**RECORDS FOR THIS EXERCISE:**
··········
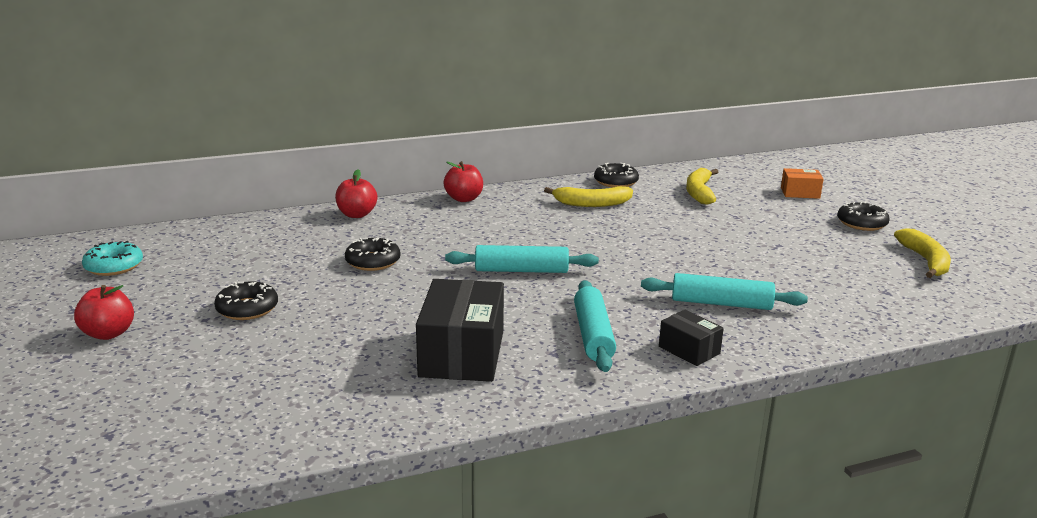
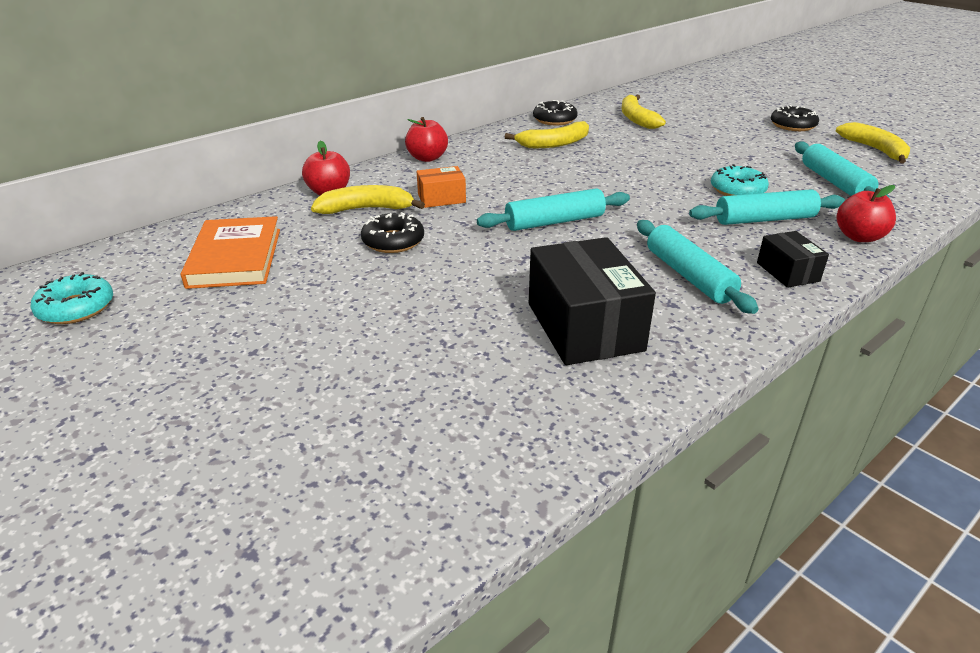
camera: 20 degrees left, 10 degrees up
red apple [74,285,134,340] -> red apple moved to [837,185,896,242]
black donut [214,281,278,320] -> none
black box [659,310,724,366] -> black box turned 45 degrees clockwise [757,231,829,288]
orange box [781,168,824,199] -> orange box moved to [417,166,466,208]
none -> orange book [181,216,280,289]
none -> yellow banana [311,185,425,214]
none -> turquoise donut [711,164,769,196]
none -> turquoise rolling pin [795,141,889,197]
··········
**TASK TO CARRY OUT:** Could you copy every line from the records that mentions the word "degrees"?

**FINISHED TASK:**
camera: 20 degrees left, 10 degrees up
black box [659,310,724,366] -> black box turned 45 degrees clockwise [757,231,829,288]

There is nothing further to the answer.